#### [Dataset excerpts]
———
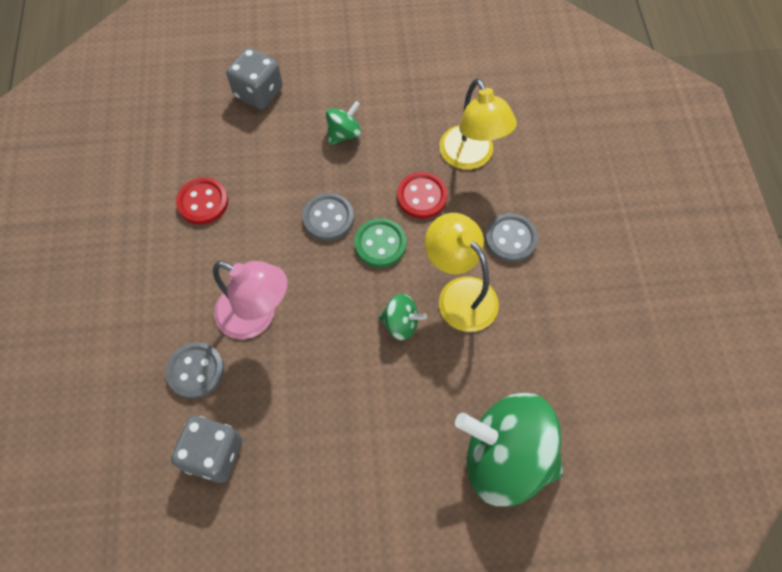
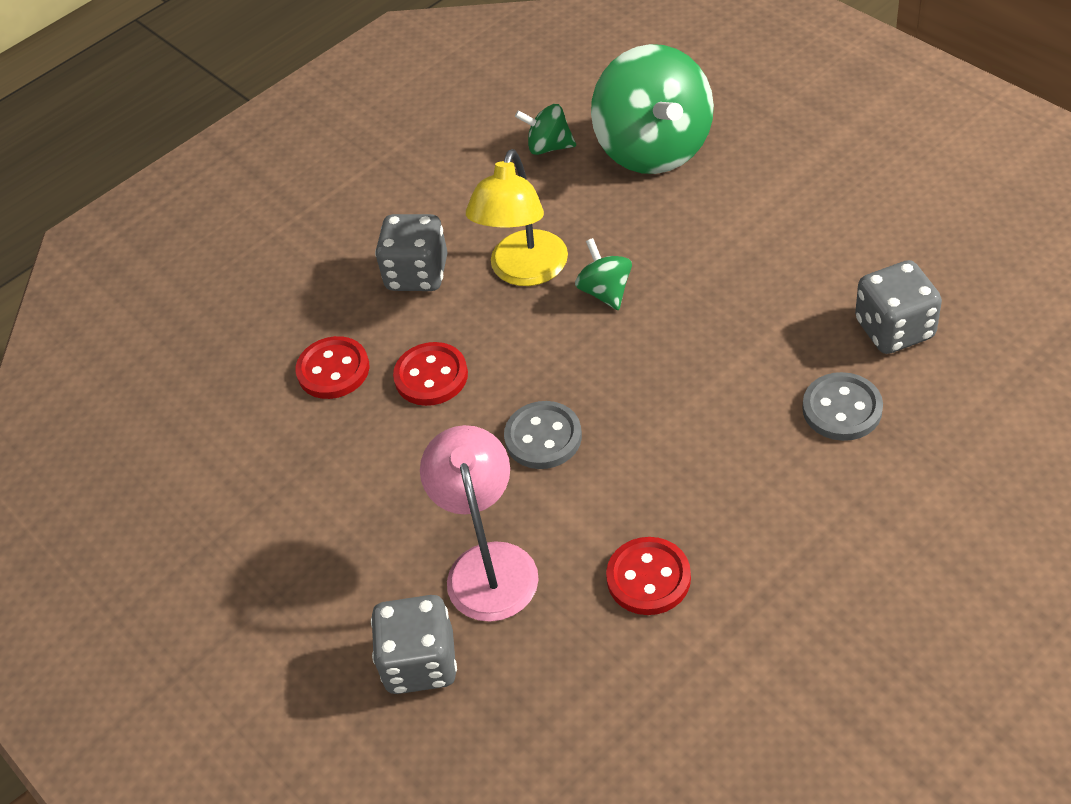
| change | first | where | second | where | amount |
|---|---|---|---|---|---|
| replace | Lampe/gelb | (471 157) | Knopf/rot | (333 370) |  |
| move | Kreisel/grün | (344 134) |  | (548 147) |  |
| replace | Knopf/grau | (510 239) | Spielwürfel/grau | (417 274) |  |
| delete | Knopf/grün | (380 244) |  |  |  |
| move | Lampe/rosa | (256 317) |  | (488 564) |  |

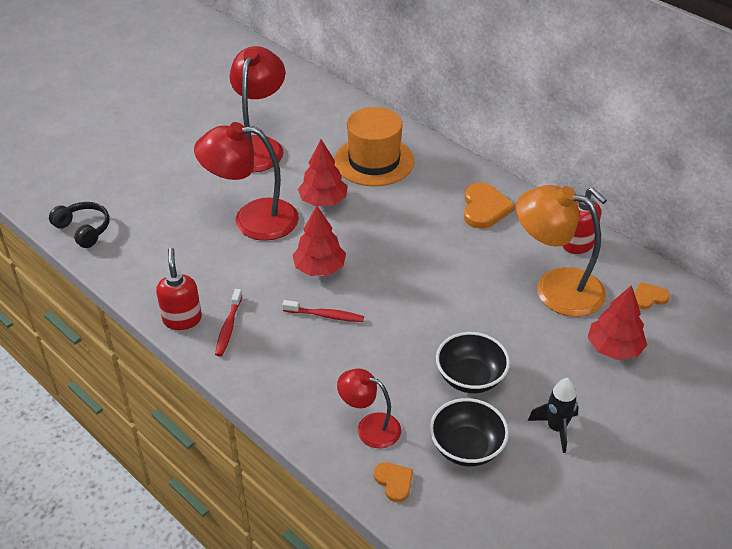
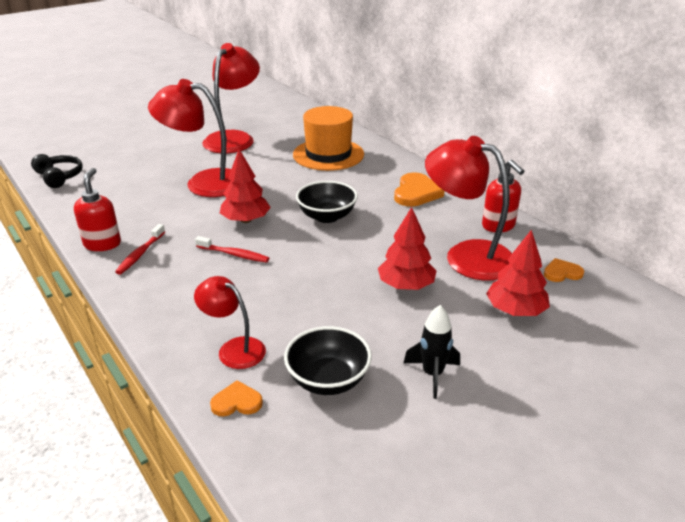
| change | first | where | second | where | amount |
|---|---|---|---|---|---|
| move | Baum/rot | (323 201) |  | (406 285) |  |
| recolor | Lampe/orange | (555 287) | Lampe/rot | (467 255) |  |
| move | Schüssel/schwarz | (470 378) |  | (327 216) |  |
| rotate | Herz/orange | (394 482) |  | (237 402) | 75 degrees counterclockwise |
———
#### [Description of the task]
Restate the data above word for word, omitting every picture.

#### [Solution]
| change | first | where | second | where | amount |
|---|---|---|---|---|---|
| replace | Lampe/gelb | (471 157) | Knopf/rot | (333 370) |  |
| move | Kreisel/grün | (344 134) |  | (548 147) |  |
| replace | Knopf/grau | (510 239) | Spielwürfel/grau | (417 274) |  |
| delete | Knopf/grün | (380 244) |  |  |  |
| move | Lampe/rosa | (256 317) |  | (488 564) |  |

| change | first | where | second | where | amount |
|---|---|---|---|---|---|
| move | Baum/rot | (323 201) |  | (406 285) |  |
| recolor | Lampe/orange | (555 287) | Lampe/rot | (467 255) |  |
| move | Schüssel/schwarz | (470 378) |  | (327 216) |  |
| rotate | Herz/orange | (394 482) |  | (237 402) | 75 degrees counterclockwise |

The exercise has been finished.